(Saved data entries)
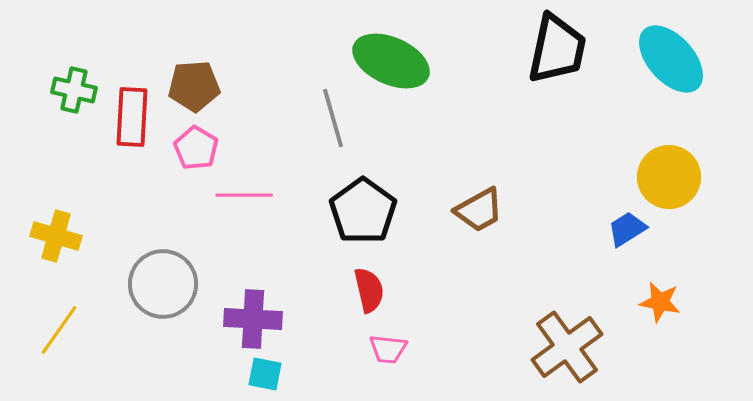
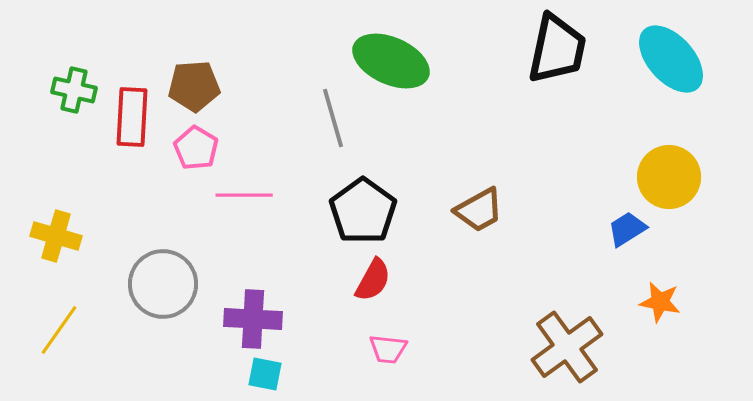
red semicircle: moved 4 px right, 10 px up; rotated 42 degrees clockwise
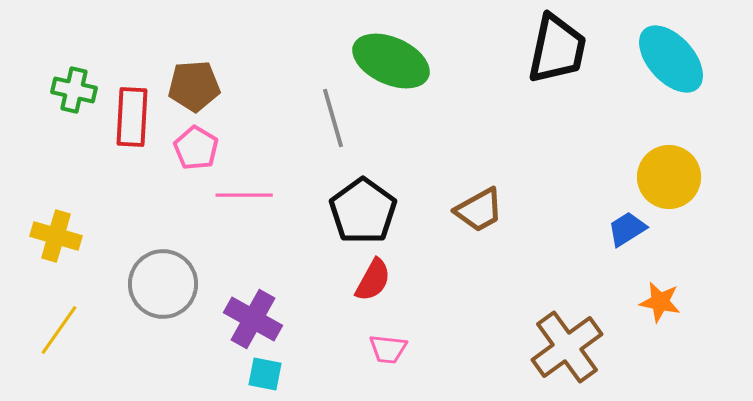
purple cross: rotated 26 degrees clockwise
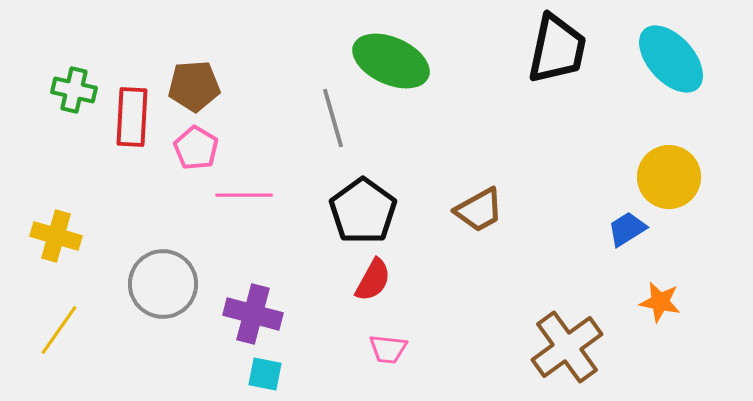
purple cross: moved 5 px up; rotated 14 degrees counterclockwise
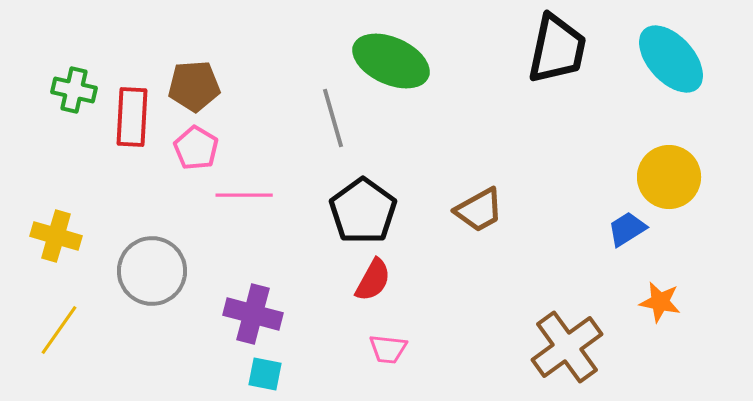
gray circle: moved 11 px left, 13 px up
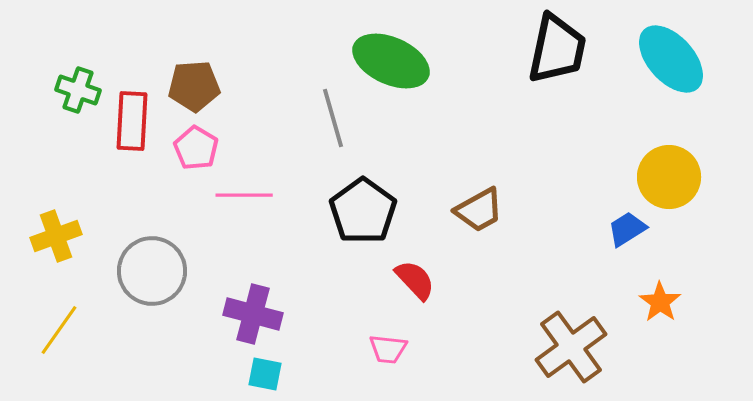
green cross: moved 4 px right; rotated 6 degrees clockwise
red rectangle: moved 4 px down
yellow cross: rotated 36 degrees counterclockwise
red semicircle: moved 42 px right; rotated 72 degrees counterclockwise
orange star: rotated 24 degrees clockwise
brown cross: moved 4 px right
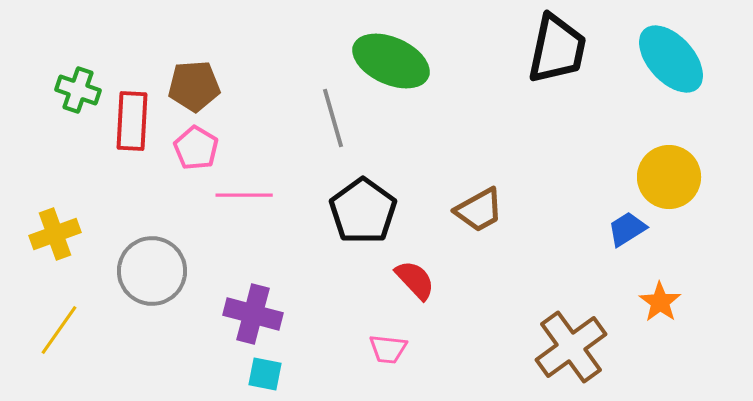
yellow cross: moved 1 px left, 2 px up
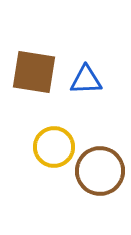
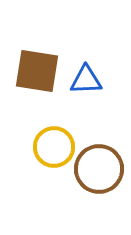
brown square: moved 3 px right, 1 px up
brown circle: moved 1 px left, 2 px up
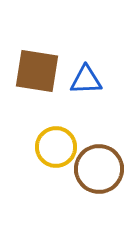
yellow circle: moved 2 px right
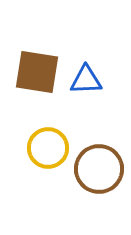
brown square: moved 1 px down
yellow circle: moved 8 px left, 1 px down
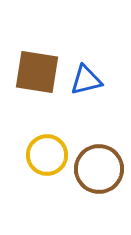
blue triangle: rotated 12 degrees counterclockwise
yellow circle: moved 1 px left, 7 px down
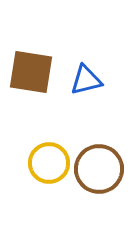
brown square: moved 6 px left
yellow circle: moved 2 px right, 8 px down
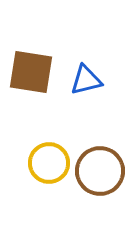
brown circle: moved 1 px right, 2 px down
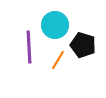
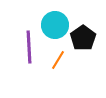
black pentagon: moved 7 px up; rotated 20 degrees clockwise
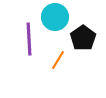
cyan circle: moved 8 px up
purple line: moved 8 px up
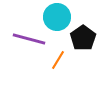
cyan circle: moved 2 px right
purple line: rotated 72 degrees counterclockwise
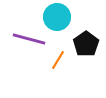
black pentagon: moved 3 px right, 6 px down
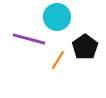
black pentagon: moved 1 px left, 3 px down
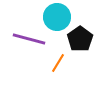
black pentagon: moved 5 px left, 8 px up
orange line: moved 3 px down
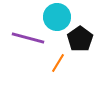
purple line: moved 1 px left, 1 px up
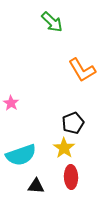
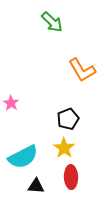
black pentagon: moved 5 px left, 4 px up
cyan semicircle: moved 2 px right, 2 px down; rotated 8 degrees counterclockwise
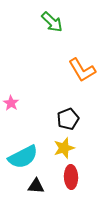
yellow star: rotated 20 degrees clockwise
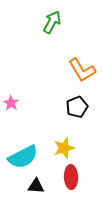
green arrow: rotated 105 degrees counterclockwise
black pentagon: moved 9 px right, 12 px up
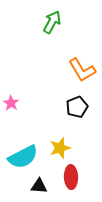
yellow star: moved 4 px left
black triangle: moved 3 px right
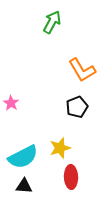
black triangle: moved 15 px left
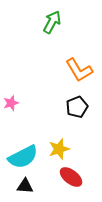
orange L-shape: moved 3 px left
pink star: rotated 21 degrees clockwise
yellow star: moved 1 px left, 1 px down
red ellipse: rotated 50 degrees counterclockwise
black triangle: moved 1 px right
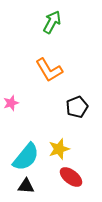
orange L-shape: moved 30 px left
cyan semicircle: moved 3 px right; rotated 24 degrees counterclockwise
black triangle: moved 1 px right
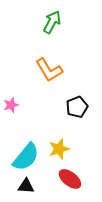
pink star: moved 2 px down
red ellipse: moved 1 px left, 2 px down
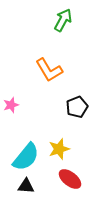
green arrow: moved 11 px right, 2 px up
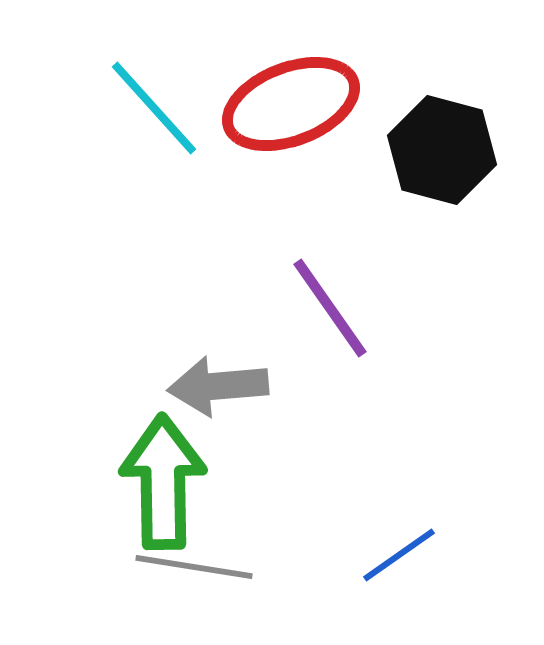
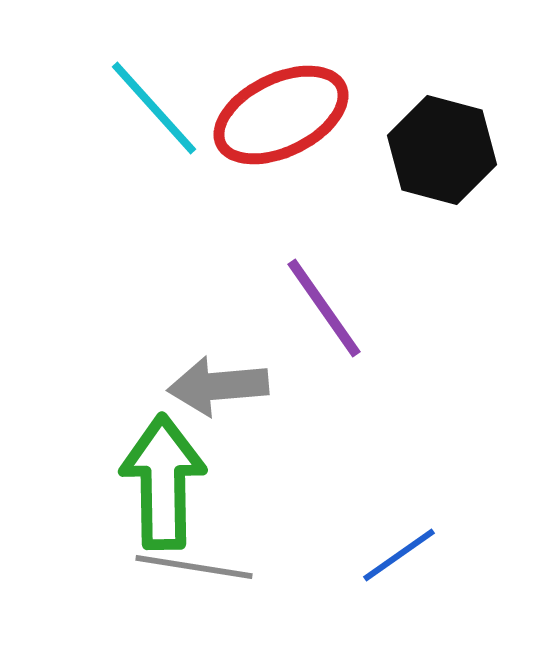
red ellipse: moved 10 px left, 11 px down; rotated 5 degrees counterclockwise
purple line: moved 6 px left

--

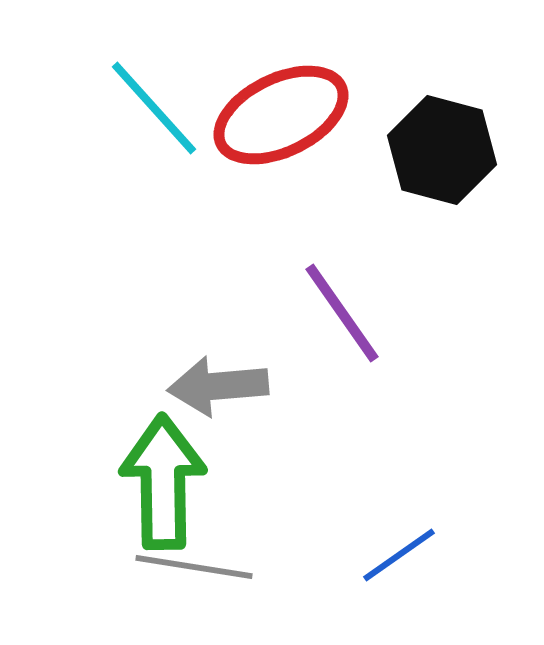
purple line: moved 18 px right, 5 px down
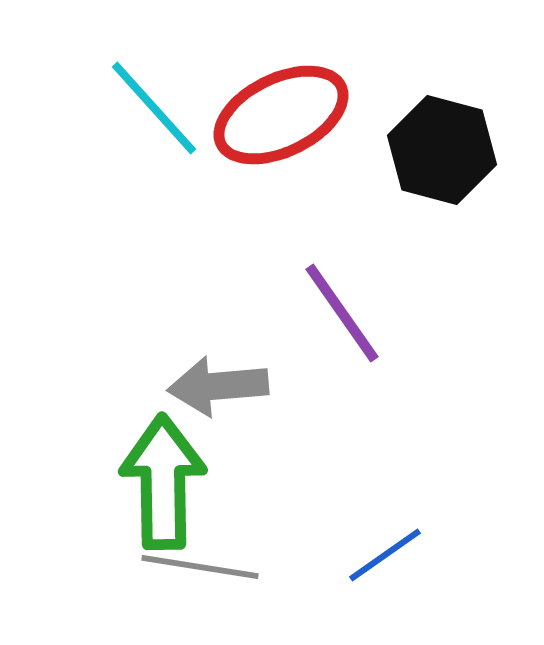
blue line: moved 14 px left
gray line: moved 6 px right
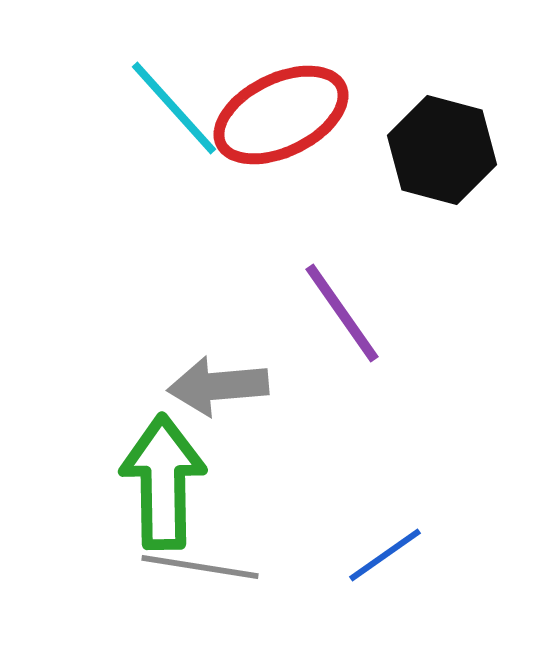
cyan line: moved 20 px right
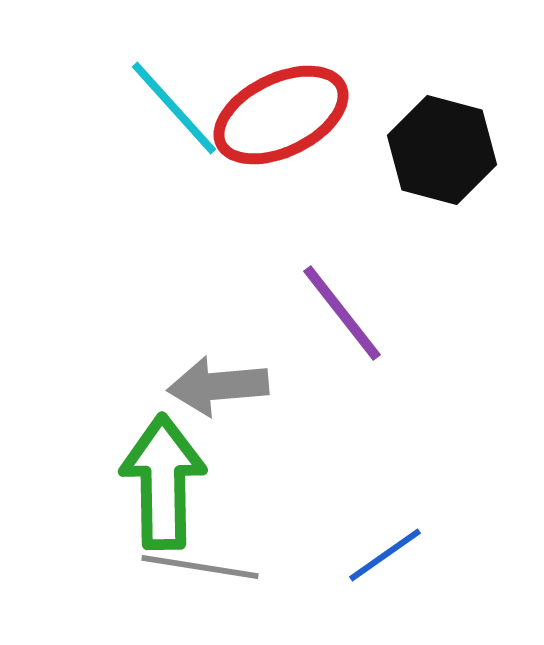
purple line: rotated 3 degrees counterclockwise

---

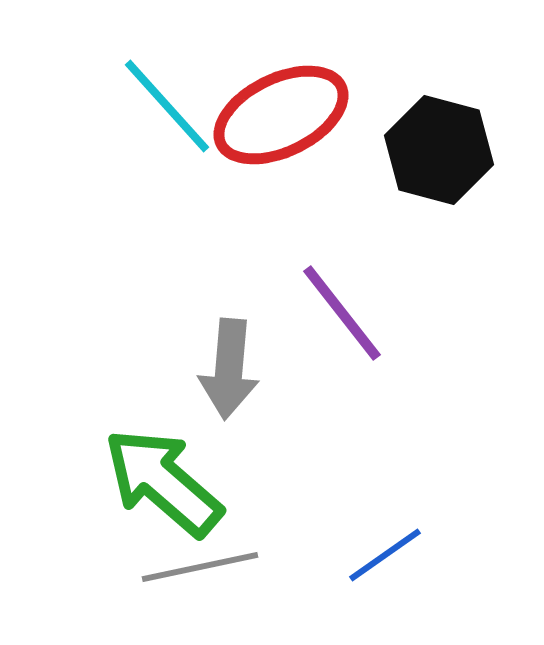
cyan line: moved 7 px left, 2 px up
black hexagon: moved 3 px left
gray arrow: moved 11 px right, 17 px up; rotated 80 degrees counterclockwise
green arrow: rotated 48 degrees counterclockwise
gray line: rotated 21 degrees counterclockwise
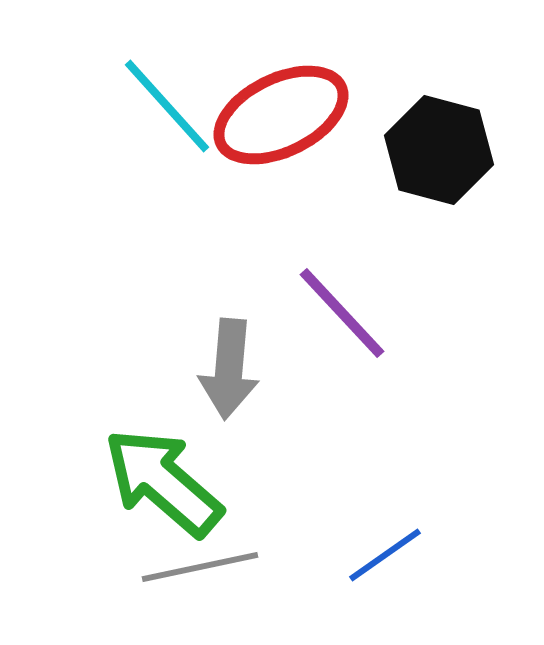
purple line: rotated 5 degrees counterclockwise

YOUR INSTRUCTIONS
Rewrite the data from the line with "black triangle: moved 15 px left" to the line with "green arrow: moved 11 px right, 2 px up", putting "red oval" in place of "red ellipse" and changing nothing else. Omit the pictures.

EXPECTED OUTPUT
black triangle: moved 15 px left
orange L-shape: moved 3 px left
pink star: rotated 21 degrees clockwise
yellow star: moved 1 px left, 1 px down
red oval: rotated 50 degrees counterclockwise
black triangle: moved 1 px right
orange L-shape: moved 30 px left
cyan semicircle: moved 3 px right; rotated 24 degrees counterclockwise
black triangle: moved 1 px right
pink star: moved 2 px down
red oval: moved 1 px left, 2 px down
green arrow: moved 11 px right, 2 px up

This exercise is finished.